• **EXERCISE**
Search the data for the string "toothbrush" and copy each line in which it appears.

• **TASK MATERIAL**
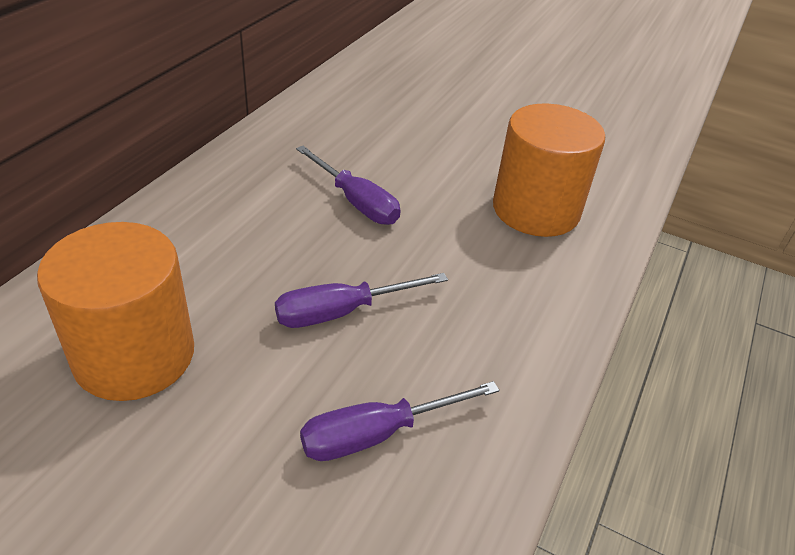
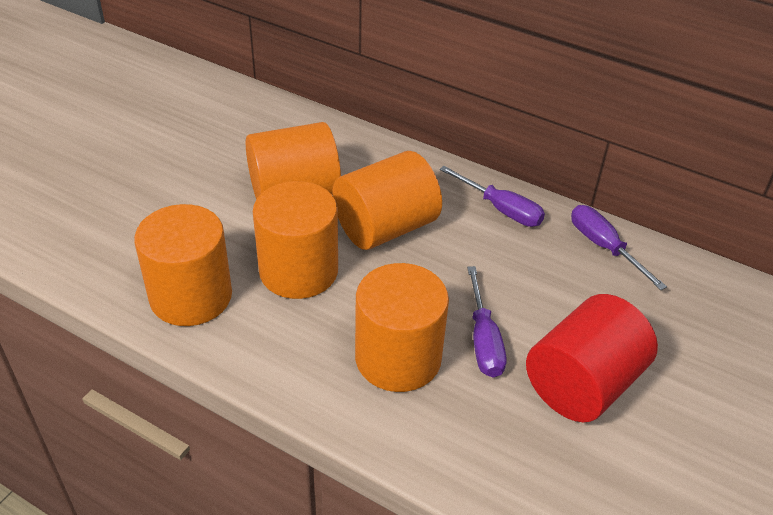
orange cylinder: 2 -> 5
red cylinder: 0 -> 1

==

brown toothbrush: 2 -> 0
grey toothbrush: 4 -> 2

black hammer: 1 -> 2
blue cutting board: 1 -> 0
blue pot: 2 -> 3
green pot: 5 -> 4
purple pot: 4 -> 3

• **RESULT FOR THIS TASK**
brown toothbrush: 2 -> 0
grey toothbrush: 4 -> 2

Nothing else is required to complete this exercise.